Word for word, copy the lines beginning at the one with "none -> brown 1x2 brick [465,120,543,215]" and ending at the last line below; pictures stay out.

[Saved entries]
════

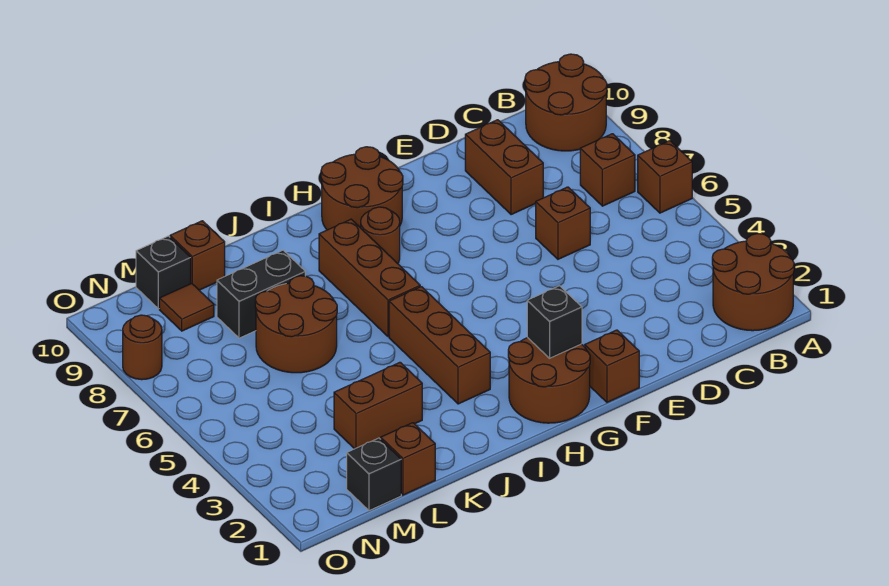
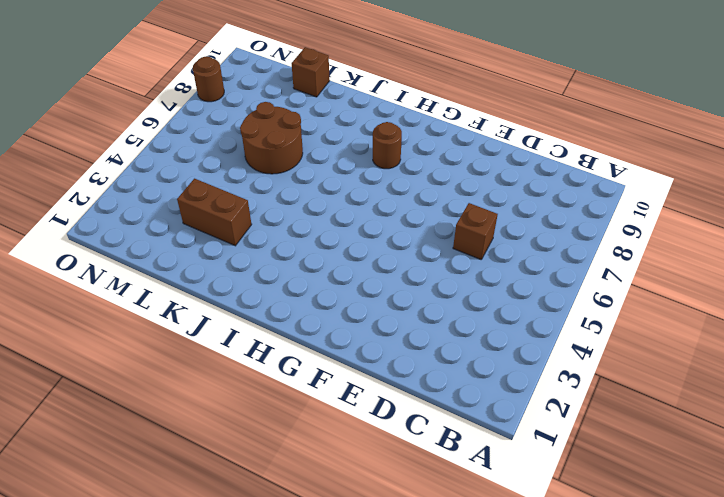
none -> brown 2x2 round brick [712,234,794,331]
none -> brown 1x1 brick [638,141,692,213]
none -> brown 2x2 round brick [525,54,607,151]

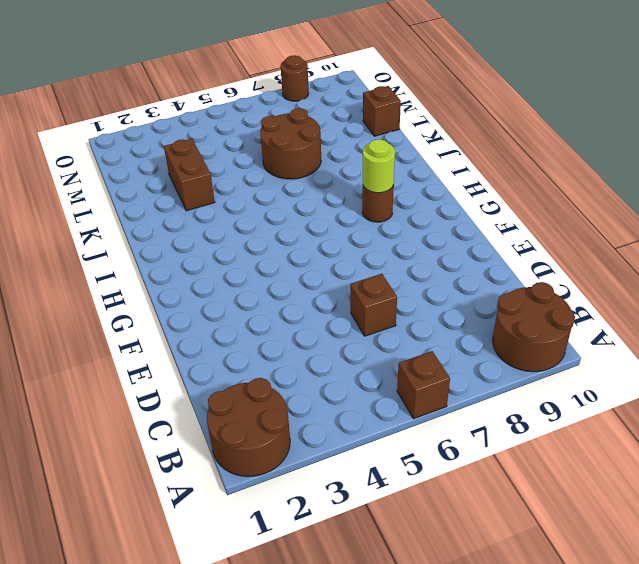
lime 1x1 round brick [363,139,395,193] -> none
none -> brown 1x1 brick [580,134,635,206]
none -> brown 1x2 brick [465,120,543,215]
none -> brown 1x1 brick [585,330,639,402]

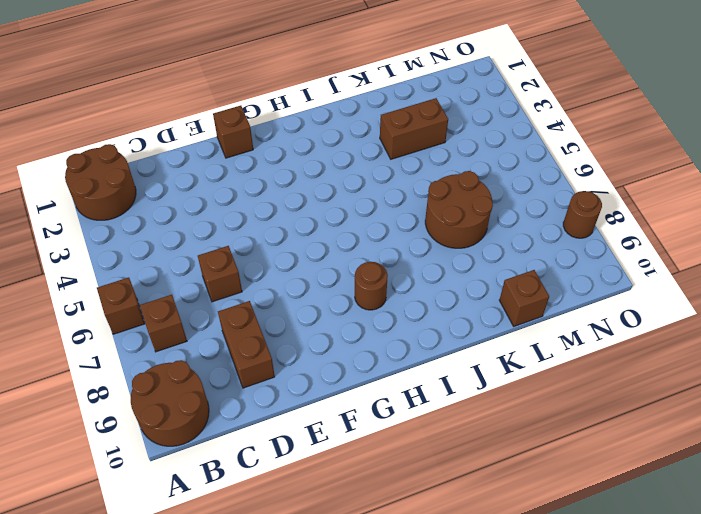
none -> brown 2x2 round brick [508,337,590,423]
none -> brown 2x2 round brick [321,147,403,230]
none -> brown 1x3 brick [389,287,490,404]

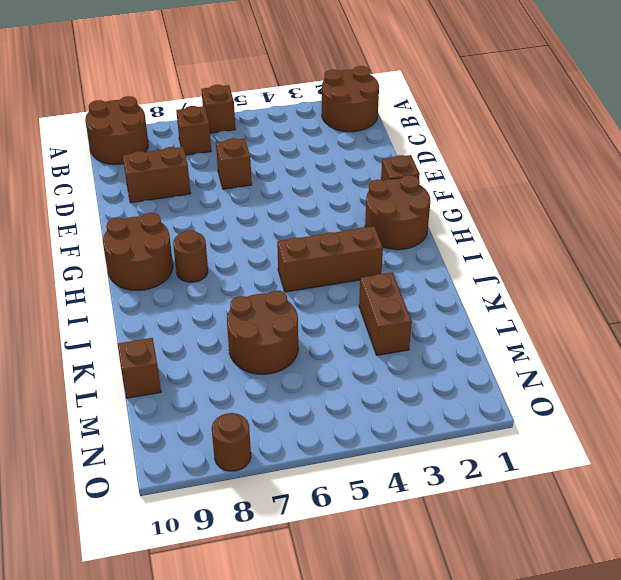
none -> brown 1x3 brick [319,219,420,337]
none -> black 1x2 brick [217,250,305,338]
none -> brown 1x1 brick [381,423,435,495]

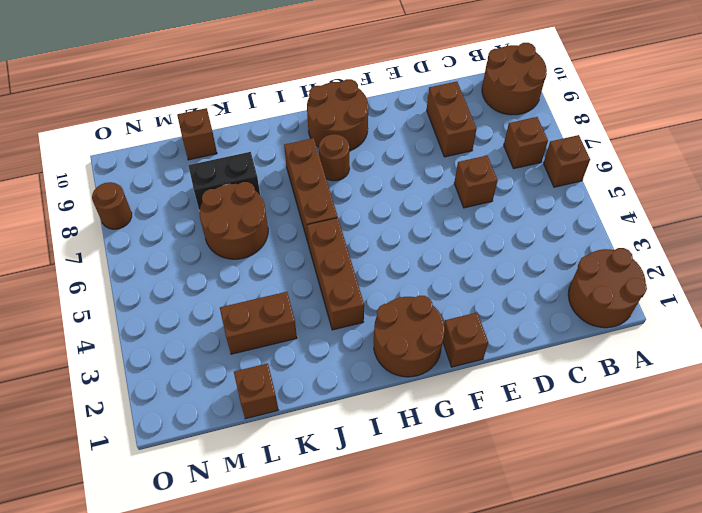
none -> black 1x1 brick [347,438,401,511]
none -> brown 1x1 tile [159,283,214,331]
none -> black 1x1 brick [136,236,191,309]

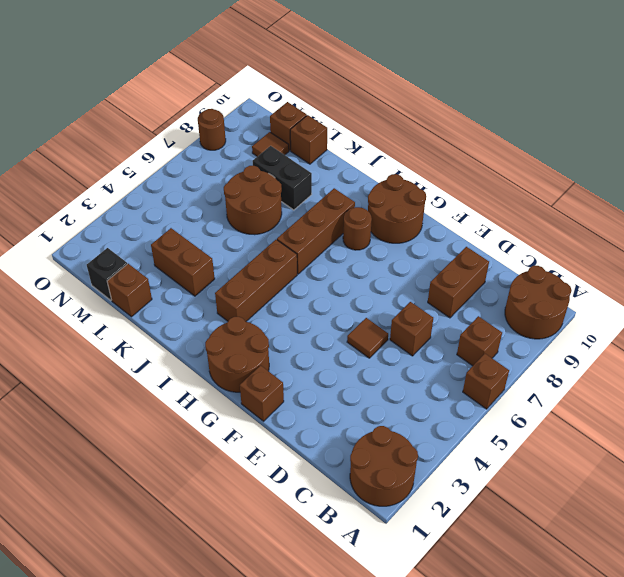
brown 1x1 tile [347,318,388,358] -> none
brown 1x1 brick [270,102,307,151] -> black 1x1 brick [136,236,191,309]
none -> black 1x1 brick [527,286,582,358]

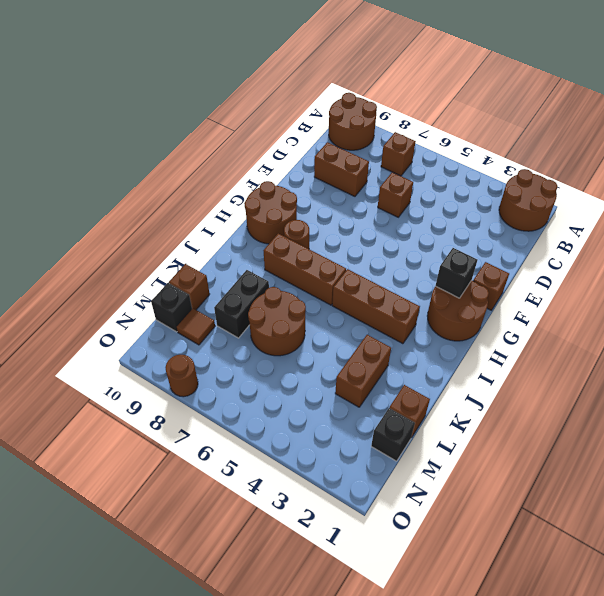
none -> brown 1x1 brick [638,141,692,213]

════

Solution to the exercise
none -> brown 1x2 brick [465,120,543,215]
none -> brown 1x1 brick [585,330,639,402]

none -> brown 2x2 round brick [508,337,590,423]
none -> brown 2x2 round brick [321,147,403,230]
none -> brown 1x3 brick [389,287,490,404]

none -> brown 1x3 brick [319,219,420,337]
none -> black 1x2 brick [217,250,305,338]
none -> brown 1x1 brick [381,423,435,495]

none -> black 1x1 brick [347,438,401,511]
none -> brown 1x1 tile [159,283,214,331]
none -> black 1x1 brick [136,236,191,309]

brown 1x1 tile [347,318,388,358] -> none
brown 1x1 brick [270,102,307,151] -> black 1x1 brick [136,236,191,309]
none -> black 1x1 brick [527,286,582,358]

none -> brown 1x1 brick [638,141,692,213]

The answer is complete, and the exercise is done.